### [DATASET EXCERPT]
──────────

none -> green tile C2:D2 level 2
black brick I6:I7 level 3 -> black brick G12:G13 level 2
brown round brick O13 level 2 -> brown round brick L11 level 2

──────────

### [ACTION ITEM]
The answer must consist of each line from the data that includes the string "brick".

### [ANSWER TO THIS EXERCISE]
black brick I6:I7 level 3 -> black brick G12:G13 level 2
brown round brick O13 level 2 -> brown round brick L11 level 2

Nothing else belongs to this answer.